Work instructions ::
Everything in the data except the pictures belongs in your answer, copied exactly.

Provided data ::
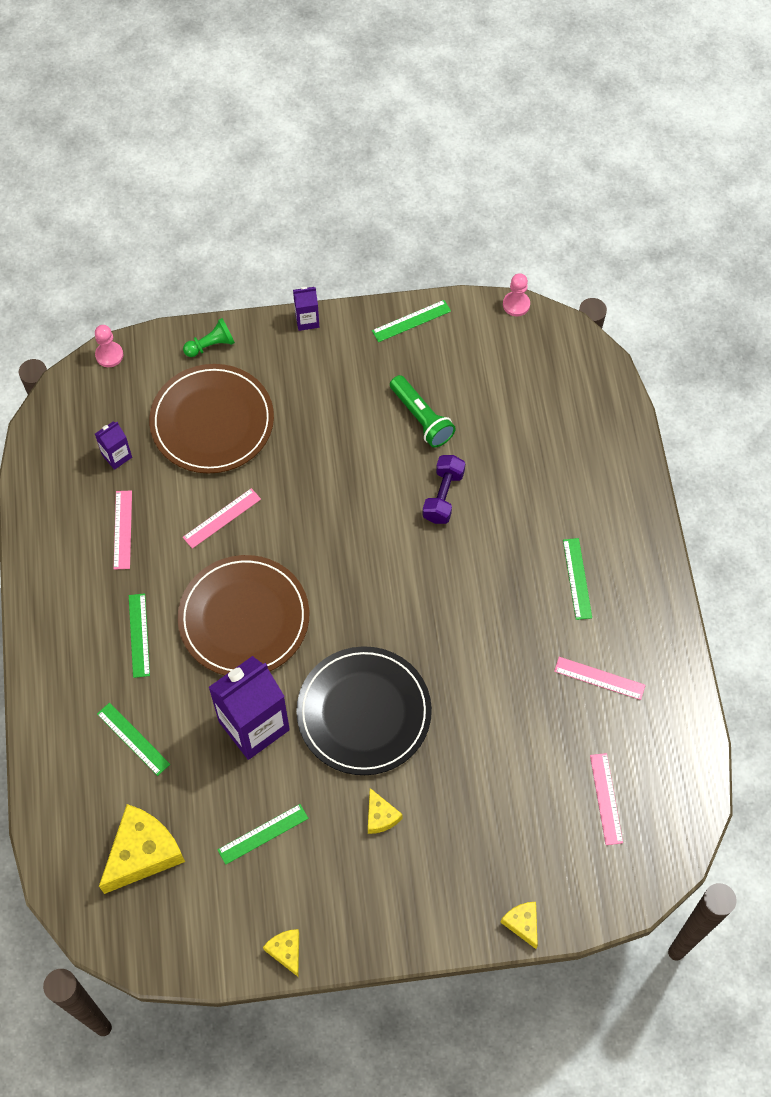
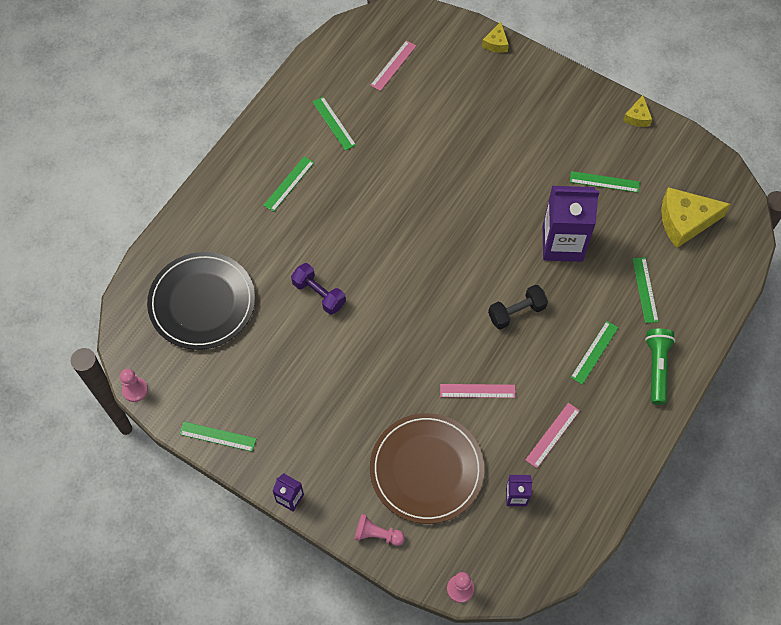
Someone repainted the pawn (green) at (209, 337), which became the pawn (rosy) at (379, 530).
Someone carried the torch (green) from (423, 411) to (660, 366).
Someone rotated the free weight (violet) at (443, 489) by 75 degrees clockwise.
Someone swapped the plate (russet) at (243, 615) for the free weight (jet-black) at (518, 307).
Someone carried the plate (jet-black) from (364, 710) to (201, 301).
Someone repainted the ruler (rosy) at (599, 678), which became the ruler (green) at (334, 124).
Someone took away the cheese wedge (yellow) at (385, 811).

Result of the task ::
Someone repainted the pawn (green) at (209, 337), which became the pawn (rosy) at (379, 530).
Someone carried the torch (green) from (423, 411) to (660, 366).
Someone rotated the free weight (violet) at (443, 489) by 75 degrees clockwise.
Someone swapped the plate (russet) at (243, 615) for the free weight (jet-black) at (518, 307).
Someone carried the plate (jet-black) from (364, 710) to (201, 301).
Someone repainted the ruler (rosy) at (599, 678), which became the ruler (green) at (334, 124).
Someone took away the cheese wedge (yellow) at (385, 811).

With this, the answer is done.